Stored records
[Start of section]

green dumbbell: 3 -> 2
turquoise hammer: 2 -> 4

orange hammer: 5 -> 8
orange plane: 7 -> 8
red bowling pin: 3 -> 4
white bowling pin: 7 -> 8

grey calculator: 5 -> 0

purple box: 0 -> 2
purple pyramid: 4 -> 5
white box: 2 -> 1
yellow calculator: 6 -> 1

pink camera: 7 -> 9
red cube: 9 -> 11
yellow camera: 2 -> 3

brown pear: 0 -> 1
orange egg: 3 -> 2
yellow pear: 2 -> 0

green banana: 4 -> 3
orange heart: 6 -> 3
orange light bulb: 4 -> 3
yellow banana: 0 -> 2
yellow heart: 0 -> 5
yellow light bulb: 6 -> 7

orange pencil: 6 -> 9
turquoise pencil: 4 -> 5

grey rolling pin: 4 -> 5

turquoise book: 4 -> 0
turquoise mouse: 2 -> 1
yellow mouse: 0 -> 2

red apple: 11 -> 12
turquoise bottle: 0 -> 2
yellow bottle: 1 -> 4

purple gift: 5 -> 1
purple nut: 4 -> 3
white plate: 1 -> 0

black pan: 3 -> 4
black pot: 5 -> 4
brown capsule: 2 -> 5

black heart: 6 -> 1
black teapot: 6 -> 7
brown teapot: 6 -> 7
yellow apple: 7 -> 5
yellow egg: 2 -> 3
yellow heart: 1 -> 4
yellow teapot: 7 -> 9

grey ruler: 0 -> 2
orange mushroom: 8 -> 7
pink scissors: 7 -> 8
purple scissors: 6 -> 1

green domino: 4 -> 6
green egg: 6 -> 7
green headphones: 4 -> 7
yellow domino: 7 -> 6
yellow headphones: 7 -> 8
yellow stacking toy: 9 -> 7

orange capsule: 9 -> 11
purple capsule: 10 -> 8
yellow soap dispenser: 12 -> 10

[End of section]

Number of lines above with the word "bulb": state it alone.

2